**PROBLEM TO SOLVE:** What is needed is an exact reproduction of the lines in the records below, starting at the line with "camera: 15 degrees right, 5 degrees up" and ending at the line with "(771, 239) = (622, 457): none", both included, and nothing else; pictures stay out.

[[ PROVIDED MATERIAL, beginning ]]

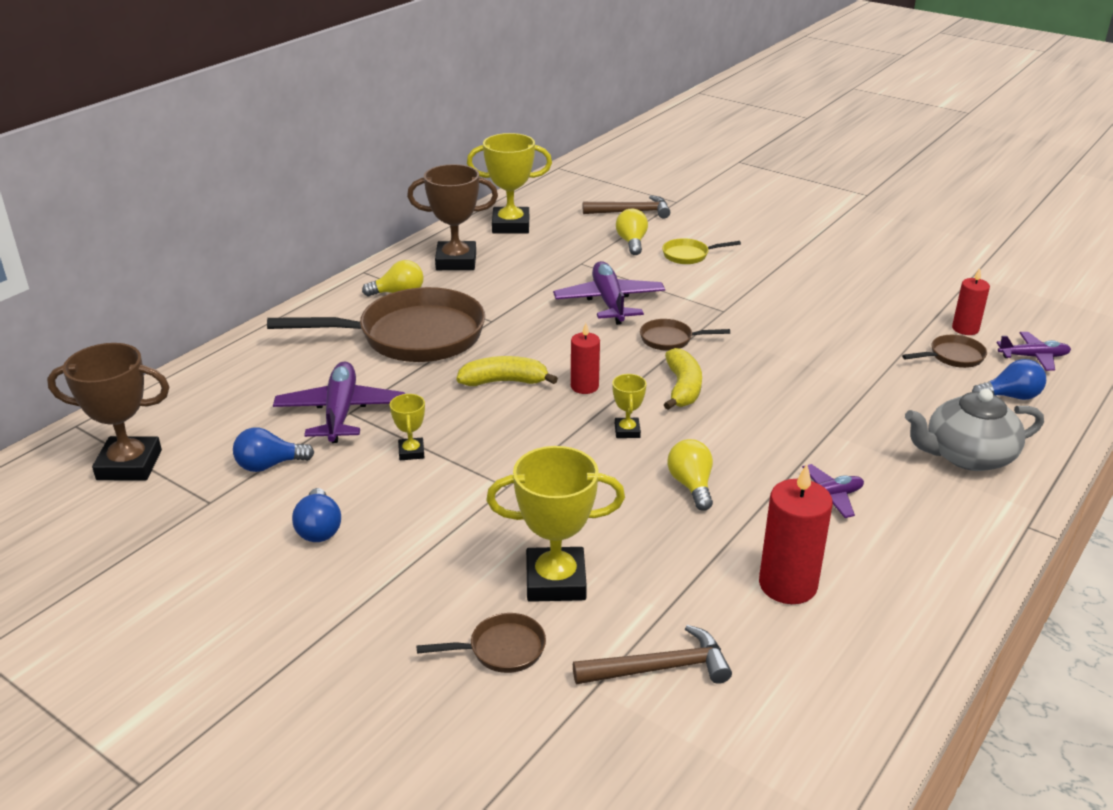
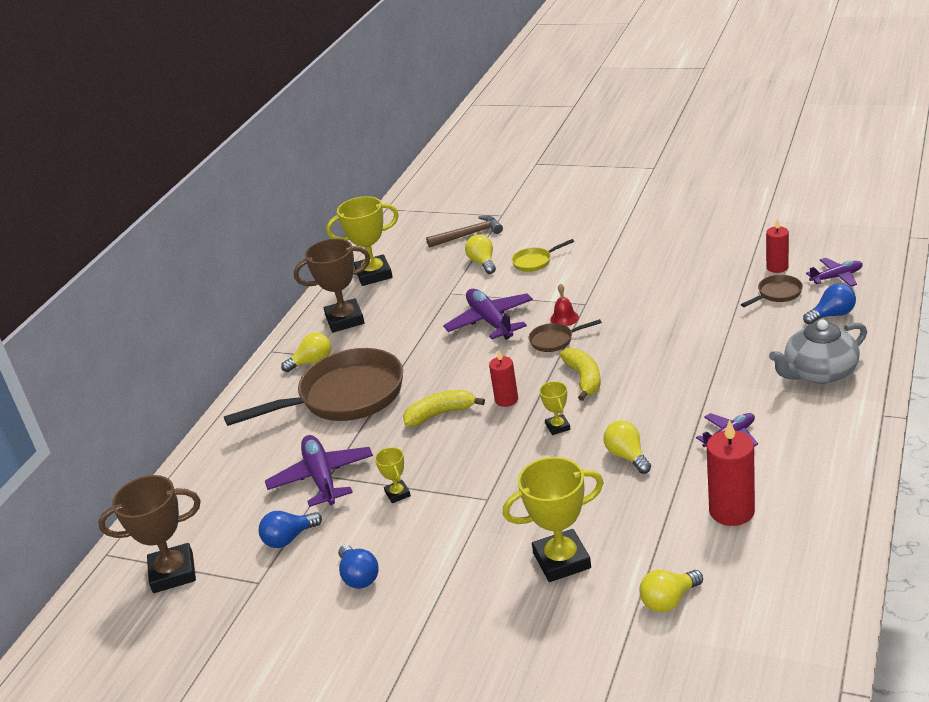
camera: 10 degrees left, 0 degrees up
(501, 649) = (548, 623): brown pan -> none
(660, 668) = (669, 600): brown hammer -> yellow light bulb
(692, 319) = (564, 318): none -> red bell

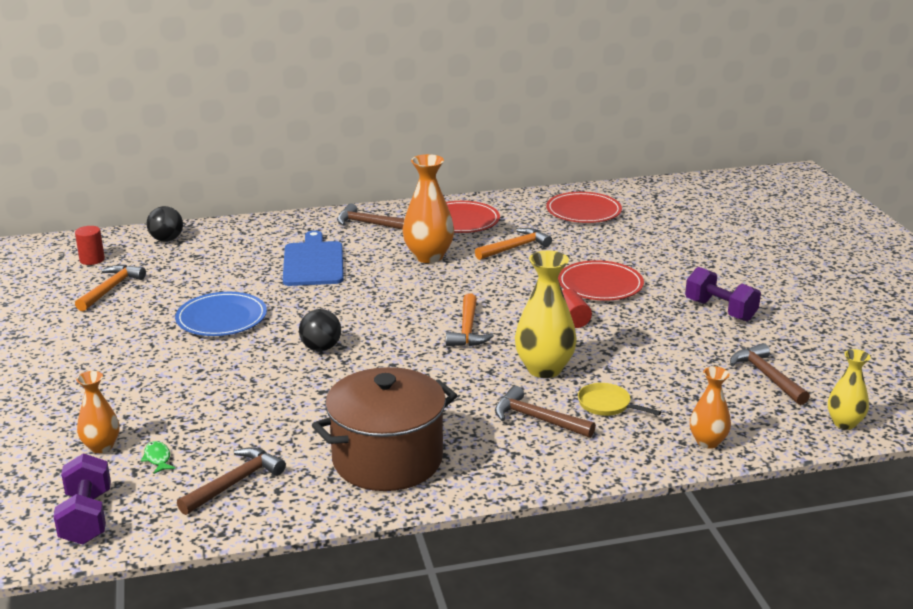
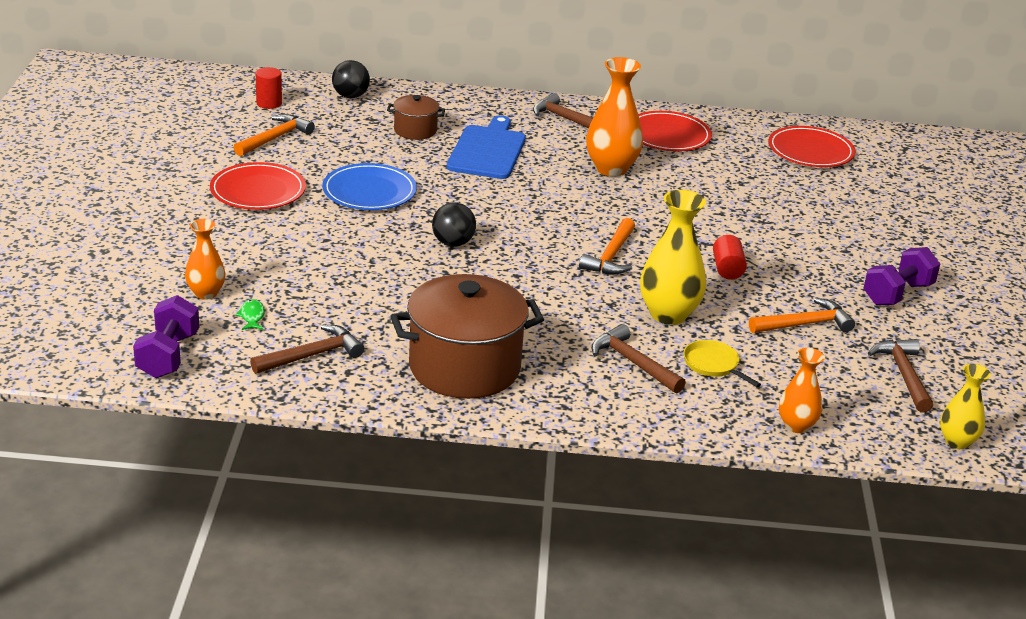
camera: 15 degrees right, 5 degrees up
(240, 257) = (415, 130): none -> brown pot
(515, 247) = (710, 177): orange hammer -> orange hammer (804, 324)
(600, 285) = (780, 238): red plate -> red plate (258, 191)
(720, 310) = (897, 294): purple dumbbell -> purple dumbbell turned 75 degrees clockwise

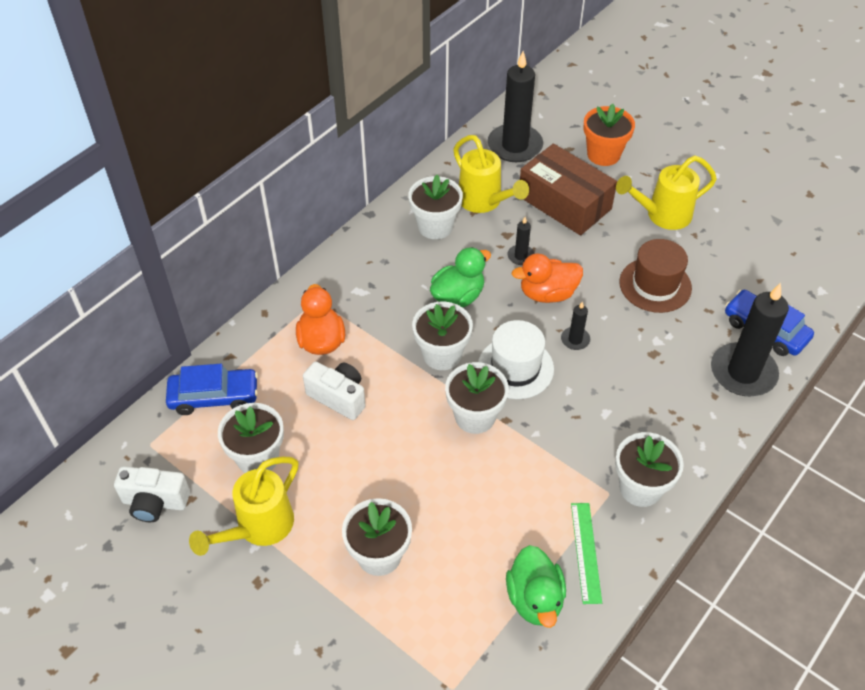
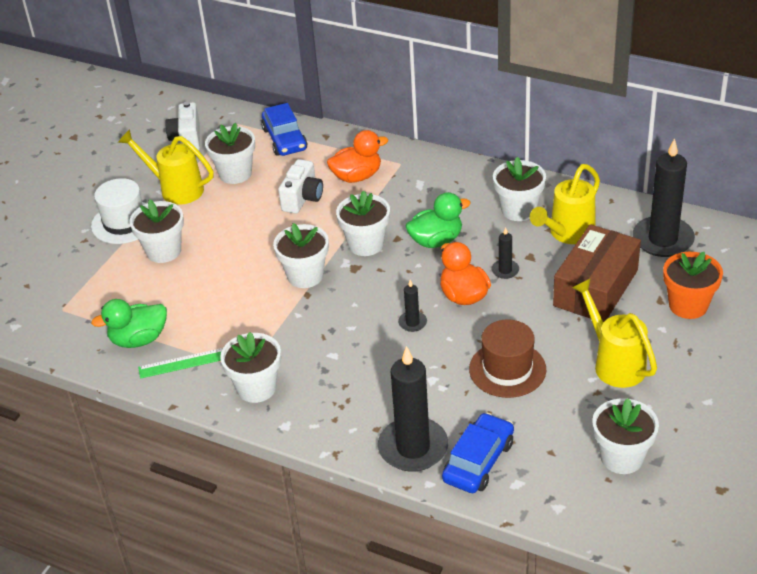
camera: 80 degrees right, 10 degrees down
(458, 297) = (436, 241): green duck -> green duck turned 60 degrees counterclockwise
(515, 368) = (366, 290): white hat -> white hat (124, 222)
(771, 239) = (622, 457): none -> white flower pot

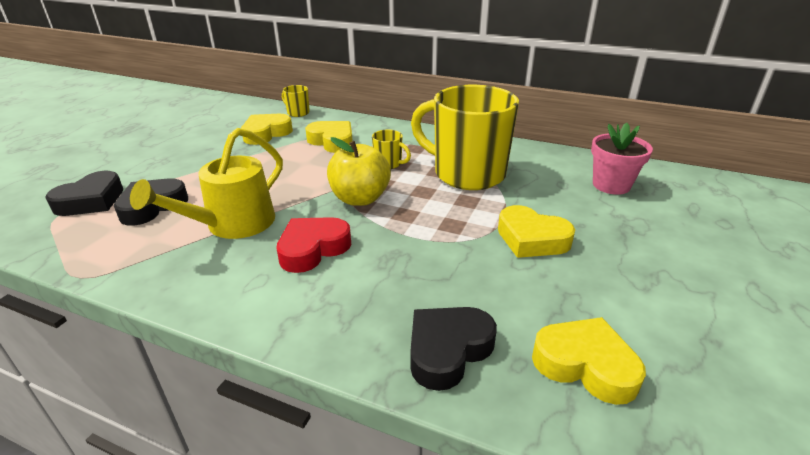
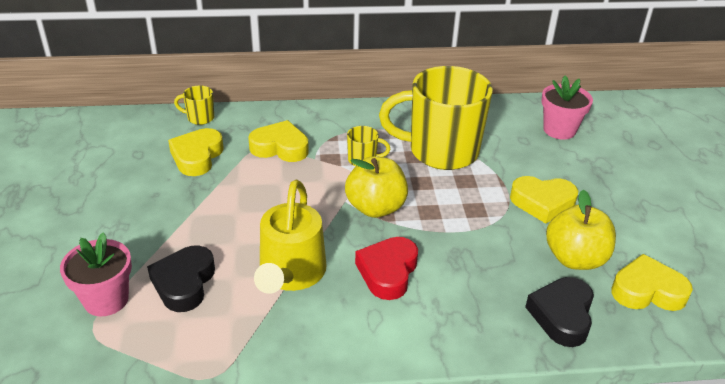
camera: 30 degrees left, 5 degrees up
(91, 201) = (106, 300): black heart -> pink flower pot
(520, 300) = (575, 259): none -> yellow apple

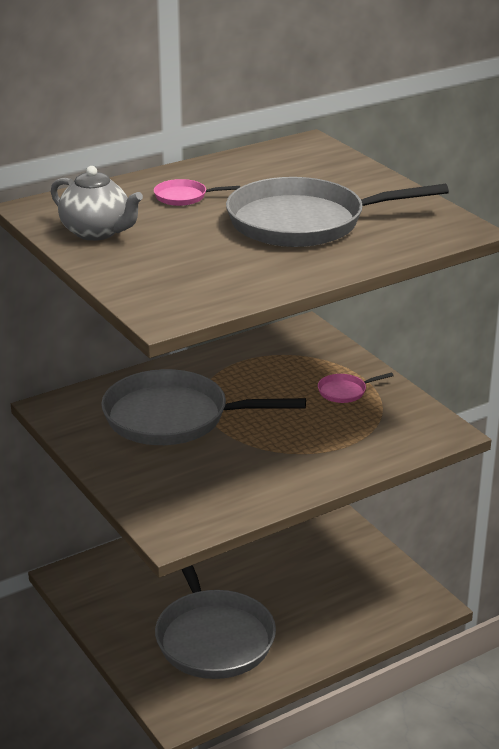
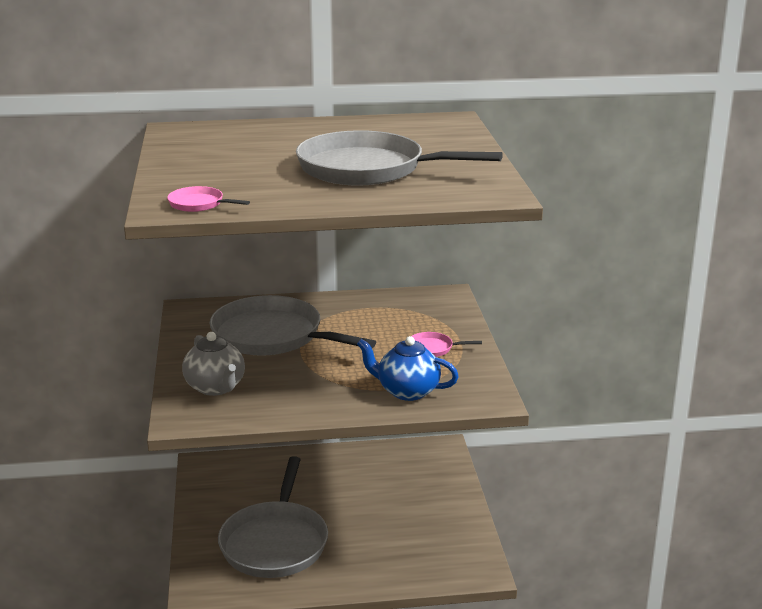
camera: 25 degrees right, 5 degrees down
(97, 232) = (196, 150): grey teapot -> grey teapot (216, 387)
(183, 197) = (296, 138): pink pan -> pink pan (198, 204)
(362, 444) = (407, 391): none -> blue teapot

[[ PROVIDED MATERIAL, end ]]

**RESULT:**
camera: 15 degrees right, 5 degrees up
(240, 257) = (415, 130): none -> brown pot
(515, 247) = (710, 177): orange hammer -> orange hammer (804, 324)
(600, 285) = (780, 238): red plate -> red plate (258, 191)
(720, 310) = (897, 294): purple dumbbell -> purple dumbbell turned 75 degrees clockwise

camera: 80 degrees right, 10 degrees down
(458, 297) = (436, 241): green duck -> green duck turned 60 degrees counterclockwise
(515, 368) = (366, 290): white hat -> white hat (124, 222)
(771, 239) = (622, 457): none -> white flower pot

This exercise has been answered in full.